Below are records; copy every line among them that contains the word "green".

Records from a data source
┏━━

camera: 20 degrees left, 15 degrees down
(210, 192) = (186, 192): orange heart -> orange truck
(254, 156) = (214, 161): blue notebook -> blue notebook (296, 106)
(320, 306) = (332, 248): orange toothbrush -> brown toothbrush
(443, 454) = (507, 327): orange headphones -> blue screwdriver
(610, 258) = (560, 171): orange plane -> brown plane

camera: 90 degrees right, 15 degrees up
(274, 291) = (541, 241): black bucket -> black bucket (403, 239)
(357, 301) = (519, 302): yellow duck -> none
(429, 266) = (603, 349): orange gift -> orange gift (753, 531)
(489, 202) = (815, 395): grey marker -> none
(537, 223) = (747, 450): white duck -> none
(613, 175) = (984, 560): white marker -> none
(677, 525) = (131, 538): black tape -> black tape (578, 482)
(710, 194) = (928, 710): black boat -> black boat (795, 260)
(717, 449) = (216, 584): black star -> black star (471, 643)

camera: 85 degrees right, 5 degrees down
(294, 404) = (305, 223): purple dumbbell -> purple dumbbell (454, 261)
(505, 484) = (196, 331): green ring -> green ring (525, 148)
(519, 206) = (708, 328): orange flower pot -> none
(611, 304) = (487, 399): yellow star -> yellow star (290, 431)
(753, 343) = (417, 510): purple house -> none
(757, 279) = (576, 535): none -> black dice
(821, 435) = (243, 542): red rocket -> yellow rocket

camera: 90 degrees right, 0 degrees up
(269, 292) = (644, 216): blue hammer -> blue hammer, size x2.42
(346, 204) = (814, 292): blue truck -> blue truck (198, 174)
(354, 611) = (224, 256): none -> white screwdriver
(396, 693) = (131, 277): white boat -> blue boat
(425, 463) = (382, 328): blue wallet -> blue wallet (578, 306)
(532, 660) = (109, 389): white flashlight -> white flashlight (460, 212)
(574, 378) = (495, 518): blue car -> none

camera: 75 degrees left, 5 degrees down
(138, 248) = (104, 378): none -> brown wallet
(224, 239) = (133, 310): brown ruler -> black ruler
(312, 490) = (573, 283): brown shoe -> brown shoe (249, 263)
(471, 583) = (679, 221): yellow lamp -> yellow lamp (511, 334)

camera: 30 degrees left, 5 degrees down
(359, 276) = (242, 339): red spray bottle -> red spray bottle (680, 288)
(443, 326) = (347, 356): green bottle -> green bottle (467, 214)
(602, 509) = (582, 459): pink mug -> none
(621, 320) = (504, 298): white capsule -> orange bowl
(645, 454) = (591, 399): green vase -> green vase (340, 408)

┗━━

**Written answer**
(505, 484) = (196, 331): green ring -> green ring (525, 148)
(443, 326) = (347, 356): green bottle -> green bottle (467, 214)
(645, 454) = (591, 399): green vase -> green vase (340, 408)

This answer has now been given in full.